┌────────

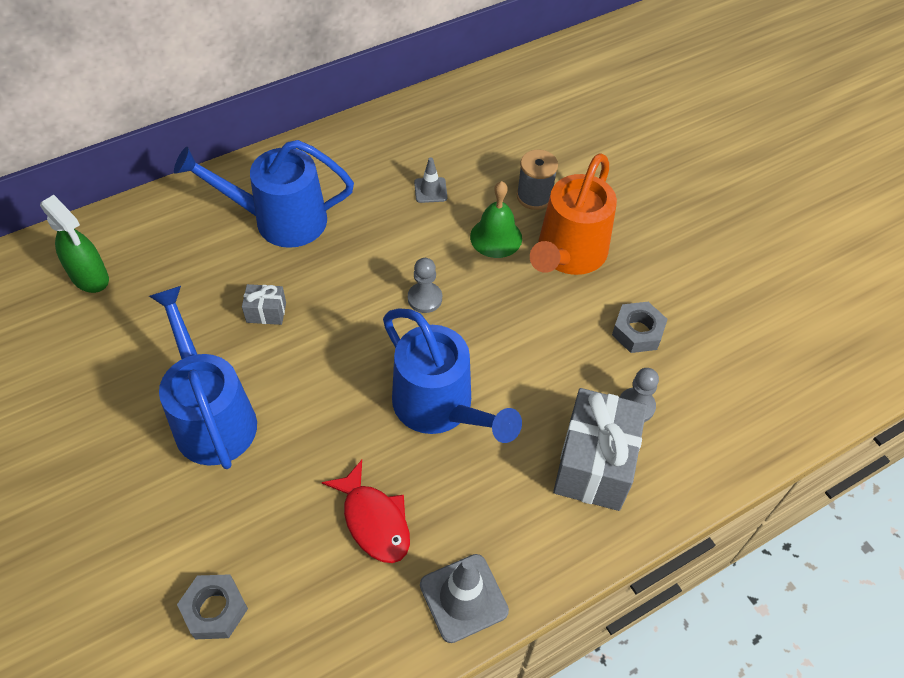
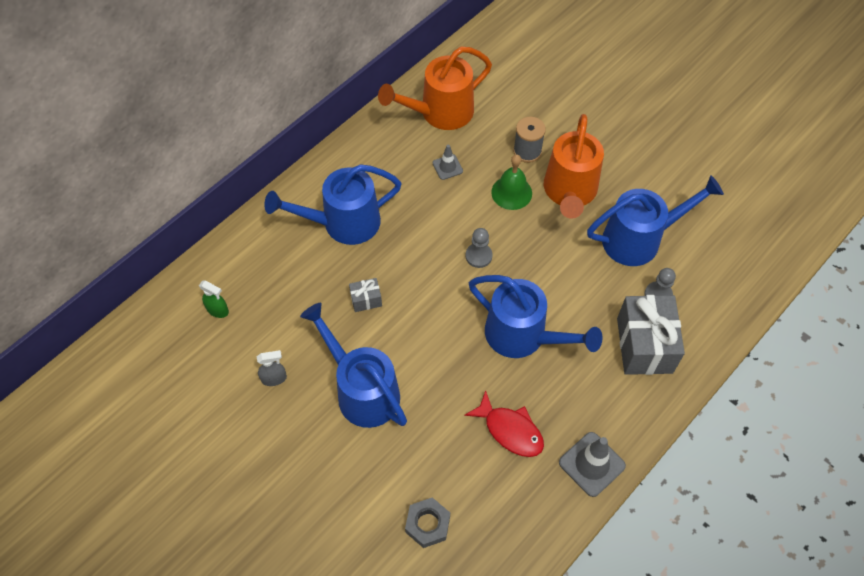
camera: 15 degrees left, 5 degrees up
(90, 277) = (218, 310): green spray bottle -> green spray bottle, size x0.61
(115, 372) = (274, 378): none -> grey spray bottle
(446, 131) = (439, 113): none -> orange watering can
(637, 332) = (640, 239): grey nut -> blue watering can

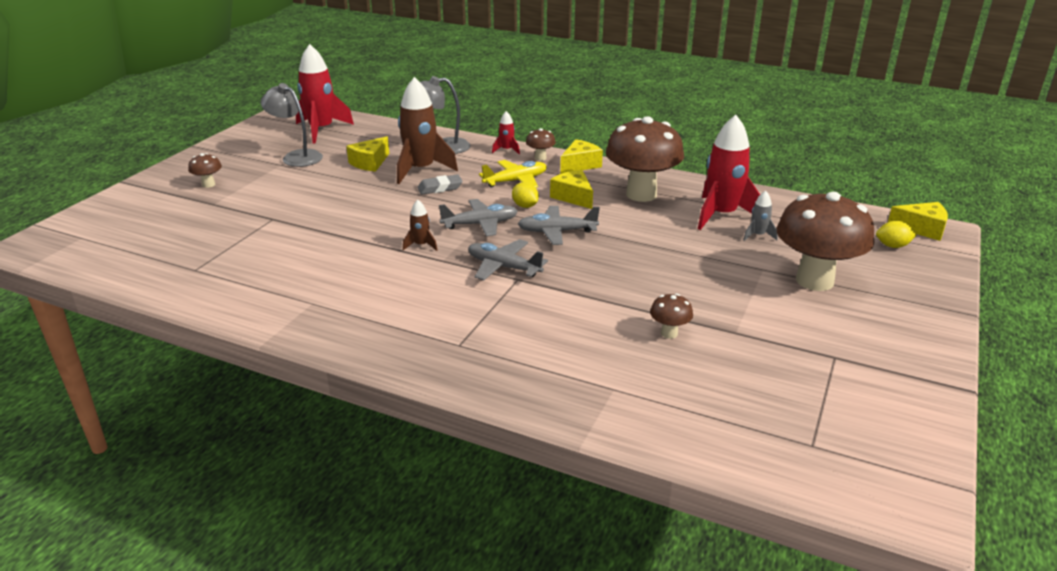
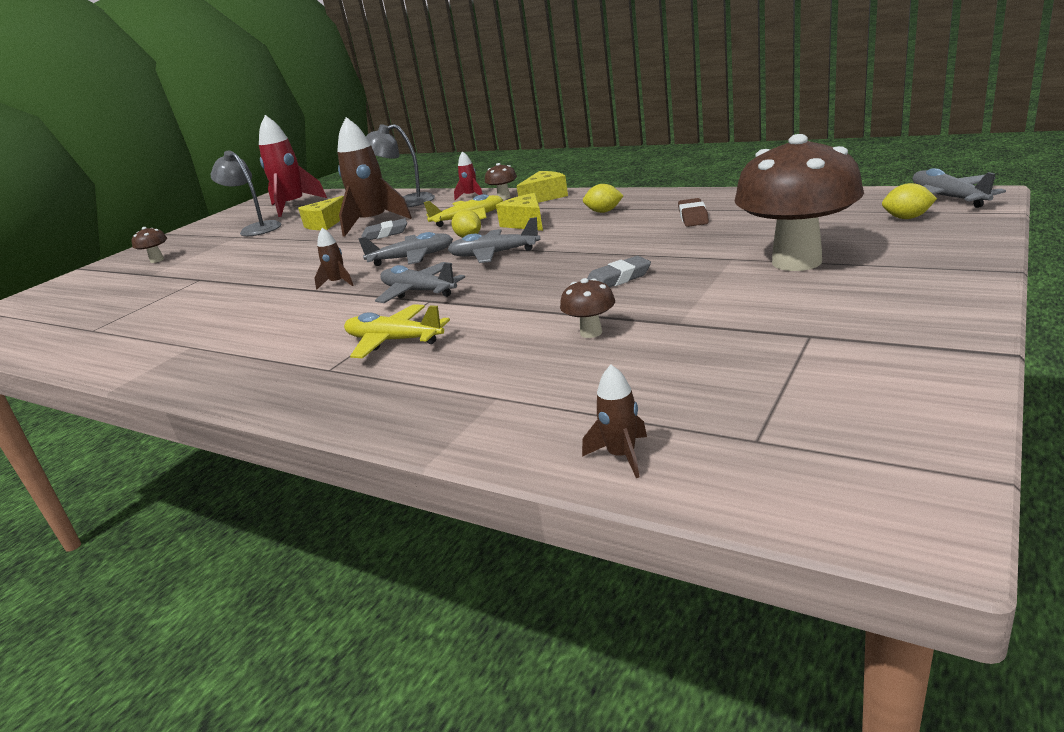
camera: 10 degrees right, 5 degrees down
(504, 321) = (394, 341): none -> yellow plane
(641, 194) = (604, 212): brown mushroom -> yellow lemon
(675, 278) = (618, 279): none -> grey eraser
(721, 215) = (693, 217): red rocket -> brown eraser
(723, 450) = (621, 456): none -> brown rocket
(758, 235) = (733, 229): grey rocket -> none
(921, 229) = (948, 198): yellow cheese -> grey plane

└────────
┌────────

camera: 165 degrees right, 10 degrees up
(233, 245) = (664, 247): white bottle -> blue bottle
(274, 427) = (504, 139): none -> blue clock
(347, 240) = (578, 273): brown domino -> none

└────────

▶ [TASK DETAILS] Please find every line in the records above that holds the word "watering" and copy it.

▶ [WRITTEN ANSWER]
(446, 131) = (439, 113): none -> orange watering can
(637, 332) = (640, 239): grey nut -> blue watering can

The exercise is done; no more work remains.